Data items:
[Start of Attachment]
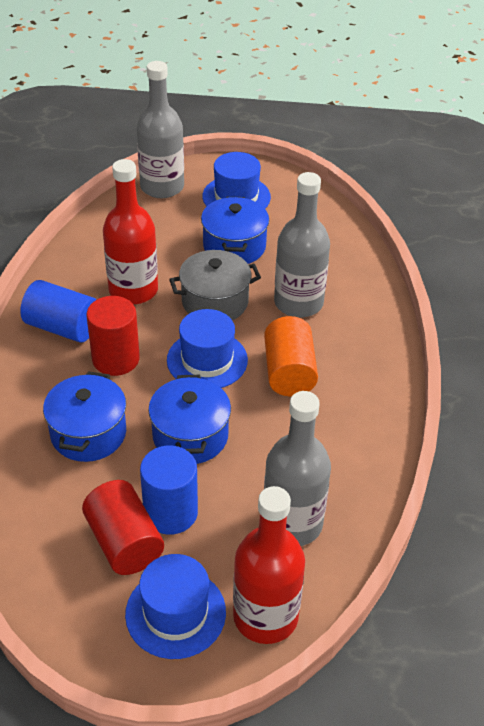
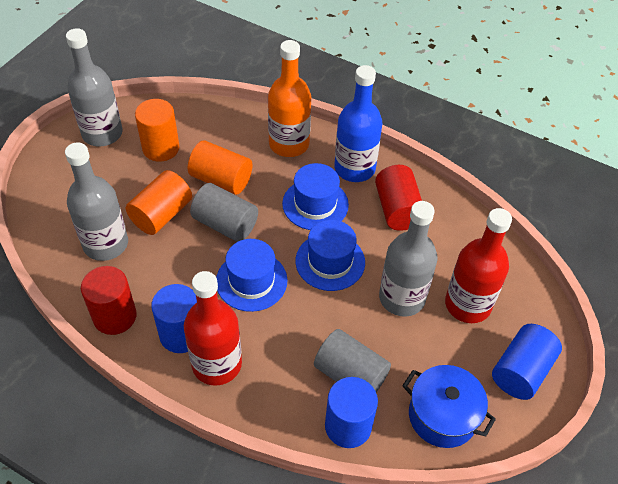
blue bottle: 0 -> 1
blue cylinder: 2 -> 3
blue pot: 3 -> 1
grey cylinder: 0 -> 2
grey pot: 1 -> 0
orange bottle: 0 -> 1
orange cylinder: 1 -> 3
[End of Attachment]
[Start of Attachment]
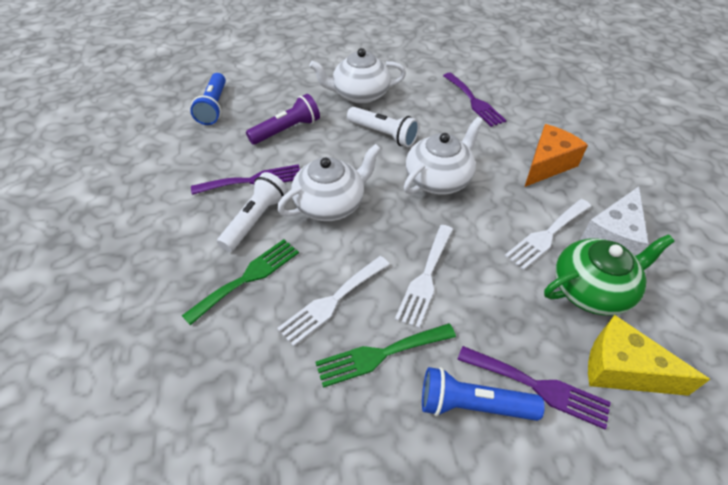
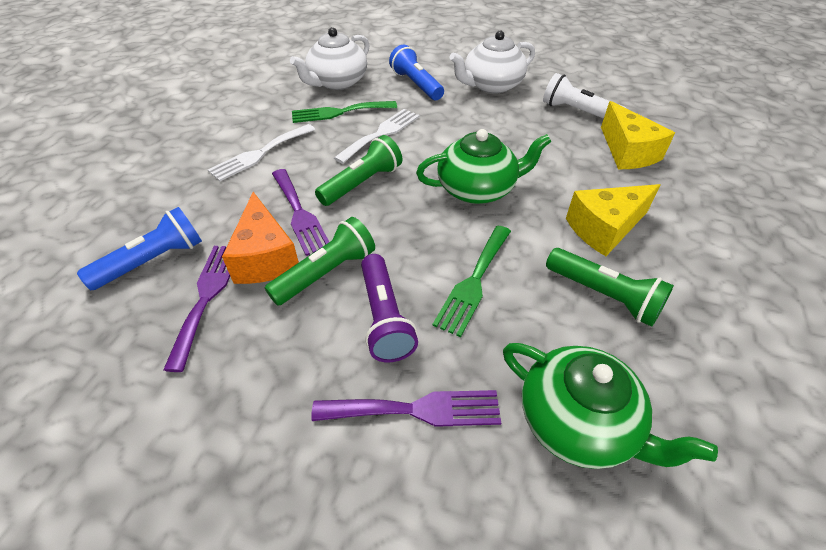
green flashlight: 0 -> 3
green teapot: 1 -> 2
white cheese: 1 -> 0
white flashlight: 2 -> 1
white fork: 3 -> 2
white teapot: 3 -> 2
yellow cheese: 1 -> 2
[End of Attachment]
**YOUR ASSIGNMENT:**
Could you return exactly the lines above from the line with "blue bottle: 0 -> 1" to the line with "orange cylinder: 1 -> 3", both included, and nothing else?

**RESPONSE:**
blue bottle: 0 -> 1
blue cylinder: 2 -> 3
blue pot: 3 -> 1
grey cylinder: 0 -> 2
grey pot: 1 -> 0
orange bottle: 0 -> 1
orange cylinder: 1 -> 3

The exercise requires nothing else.